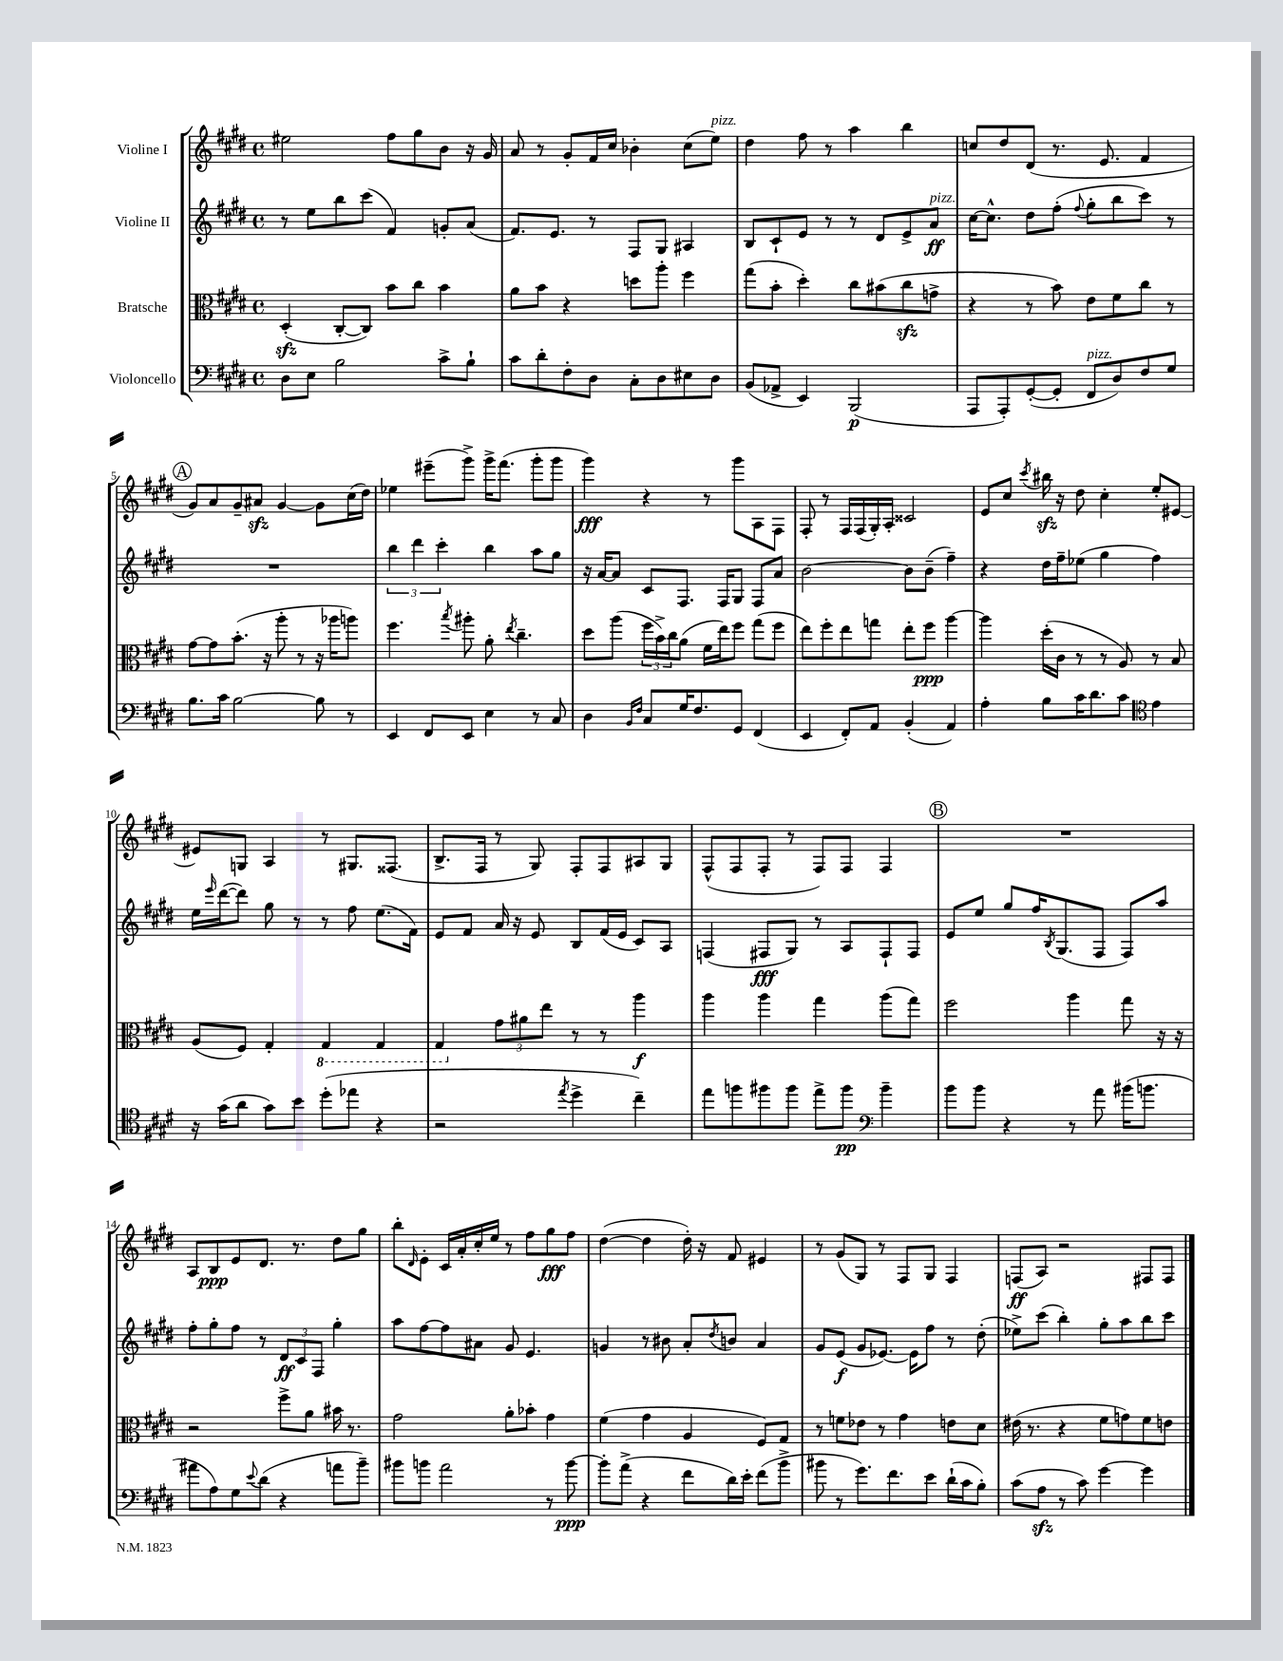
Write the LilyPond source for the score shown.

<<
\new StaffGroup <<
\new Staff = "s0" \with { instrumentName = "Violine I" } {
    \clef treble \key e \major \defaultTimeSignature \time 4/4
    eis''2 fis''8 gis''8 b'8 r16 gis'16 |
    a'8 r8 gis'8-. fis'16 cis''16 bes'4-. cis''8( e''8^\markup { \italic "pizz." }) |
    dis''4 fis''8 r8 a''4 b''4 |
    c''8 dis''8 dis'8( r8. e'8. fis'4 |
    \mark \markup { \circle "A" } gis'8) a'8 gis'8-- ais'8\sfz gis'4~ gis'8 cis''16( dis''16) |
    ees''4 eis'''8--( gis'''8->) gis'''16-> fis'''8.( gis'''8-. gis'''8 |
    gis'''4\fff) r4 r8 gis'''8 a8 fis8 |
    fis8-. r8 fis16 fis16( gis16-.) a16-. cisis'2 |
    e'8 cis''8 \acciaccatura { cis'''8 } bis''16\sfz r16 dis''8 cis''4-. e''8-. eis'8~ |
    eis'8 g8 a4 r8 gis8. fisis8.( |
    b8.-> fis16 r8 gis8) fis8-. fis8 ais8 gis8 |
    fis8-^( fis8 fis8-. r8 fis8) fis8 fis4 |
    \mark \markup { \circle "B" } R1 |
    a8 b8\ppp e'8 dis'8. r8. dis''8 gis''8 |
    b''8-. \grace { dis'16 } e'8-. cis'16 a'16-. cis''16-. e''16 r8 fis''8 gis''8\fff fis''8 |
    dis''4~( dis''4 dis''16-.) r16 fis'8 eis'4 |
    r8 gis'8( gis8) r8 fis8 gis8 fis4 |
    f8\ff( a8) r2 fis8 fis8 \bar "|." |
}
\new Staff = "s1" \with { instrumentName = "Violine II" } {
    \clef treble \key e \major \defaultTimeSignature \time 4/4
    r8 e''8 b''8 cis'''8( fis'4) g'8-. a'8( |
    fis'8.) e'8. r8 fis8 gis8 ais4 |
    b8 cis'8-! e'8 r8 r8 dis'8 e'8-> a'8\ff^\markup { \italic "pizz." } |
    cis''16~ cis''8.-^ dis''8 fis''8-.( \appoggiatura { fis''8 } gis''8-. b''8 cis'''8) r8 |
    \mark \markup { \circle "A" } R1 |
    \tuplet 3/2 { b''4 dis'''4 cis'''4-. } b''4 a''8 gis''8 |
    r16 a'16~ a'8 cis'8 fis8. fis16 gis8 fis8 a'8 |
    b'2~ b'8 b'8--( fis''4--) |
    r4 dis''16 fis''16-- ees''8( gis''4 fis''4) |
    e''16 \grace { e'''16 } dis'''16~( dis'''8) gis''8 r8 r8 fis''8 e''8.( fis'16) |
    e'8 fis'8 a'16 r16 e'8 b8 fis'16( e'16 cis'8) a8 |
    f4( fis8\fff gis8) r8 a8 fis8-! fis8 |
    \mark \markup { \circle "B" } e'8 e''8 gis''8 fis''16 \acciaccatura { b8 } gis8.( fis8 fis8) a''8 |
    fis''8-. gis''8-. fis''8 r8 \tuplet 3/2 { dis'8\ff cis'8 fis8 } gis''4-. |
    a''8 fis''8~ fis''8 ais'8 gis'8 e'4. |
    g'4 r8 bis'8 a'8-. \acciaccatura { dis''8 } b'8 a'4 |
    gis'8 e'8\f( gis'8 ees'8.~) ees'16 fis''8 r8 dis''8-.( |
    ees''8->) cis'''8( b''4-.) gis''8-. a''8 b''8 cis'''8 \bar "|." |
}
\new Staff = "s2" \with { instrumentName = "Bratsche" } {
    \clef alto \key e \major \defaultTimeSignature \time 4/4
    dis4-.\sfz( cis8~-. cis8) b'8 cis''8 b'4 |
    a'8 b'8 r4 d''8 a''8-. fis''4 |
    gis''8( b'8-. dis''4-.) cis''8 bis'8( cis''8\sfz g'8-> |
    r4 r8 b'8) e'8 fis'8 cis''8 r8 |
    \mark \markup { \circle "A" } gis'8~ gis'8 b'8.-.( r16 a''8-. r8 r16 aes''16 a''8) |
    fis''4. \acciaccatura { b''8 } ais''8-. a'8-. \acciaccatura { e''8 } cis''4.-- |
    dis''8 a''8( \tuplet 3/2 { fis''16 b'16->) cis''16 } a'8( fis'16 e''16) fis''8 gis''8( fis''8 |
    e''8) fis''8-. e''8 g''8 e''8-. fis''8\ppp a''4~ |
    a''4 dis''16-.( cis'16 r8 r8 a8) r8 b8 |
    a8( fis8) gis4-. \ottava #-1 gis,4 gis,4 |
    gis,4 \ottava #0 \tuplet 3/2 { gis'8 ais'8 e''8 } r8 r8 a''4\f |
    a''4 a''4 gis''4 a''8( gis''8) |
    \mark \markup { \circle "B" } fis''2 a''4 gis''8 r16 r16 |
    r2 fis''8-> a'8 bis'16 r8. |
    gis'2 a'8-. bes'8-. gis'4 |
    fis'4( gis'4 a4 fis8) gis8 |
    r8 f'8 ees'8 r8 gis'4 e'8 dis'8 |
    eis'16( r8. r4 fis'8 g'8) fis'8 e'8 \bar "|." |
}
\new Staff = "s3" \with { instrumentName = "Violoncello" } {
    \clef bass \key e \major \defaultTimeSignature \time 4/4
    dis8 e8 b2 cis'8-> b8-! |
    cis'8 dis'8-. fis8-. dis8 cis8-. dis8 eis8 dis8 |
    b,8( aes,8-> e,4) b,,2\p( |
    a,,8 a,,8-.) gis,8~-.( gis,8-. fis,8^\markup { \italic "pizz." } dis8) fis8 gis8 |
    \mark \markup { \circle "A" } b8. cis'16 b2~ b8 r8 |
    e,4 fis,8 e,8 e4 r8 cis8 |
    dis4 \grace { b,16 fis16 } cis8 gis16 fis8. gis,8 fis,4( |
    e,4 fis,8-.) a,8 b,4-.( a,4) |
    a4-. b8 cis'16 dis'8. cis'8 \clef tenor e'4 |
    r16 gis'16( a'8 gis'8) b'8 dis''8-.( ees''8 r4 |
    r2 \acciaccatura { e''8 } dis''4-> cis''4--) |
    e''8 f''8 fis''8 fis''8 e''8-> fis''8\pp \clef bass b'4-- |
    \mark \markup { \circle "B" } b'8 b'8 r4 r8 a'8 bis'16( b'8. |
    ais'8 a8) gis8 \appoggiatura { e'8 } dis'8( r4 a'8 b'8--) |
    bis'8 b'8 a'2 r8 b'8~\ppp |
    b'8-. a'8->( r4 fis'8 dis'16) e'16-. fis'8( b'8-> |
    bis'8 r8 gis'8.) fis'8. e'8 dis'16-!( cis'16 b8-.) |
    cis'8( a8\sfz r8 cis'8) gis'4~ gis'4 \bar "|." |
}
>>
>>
=====
Instructions to follow:
How many lines of the entries above contain the string "italic"? Give only the number.

Full solution:
3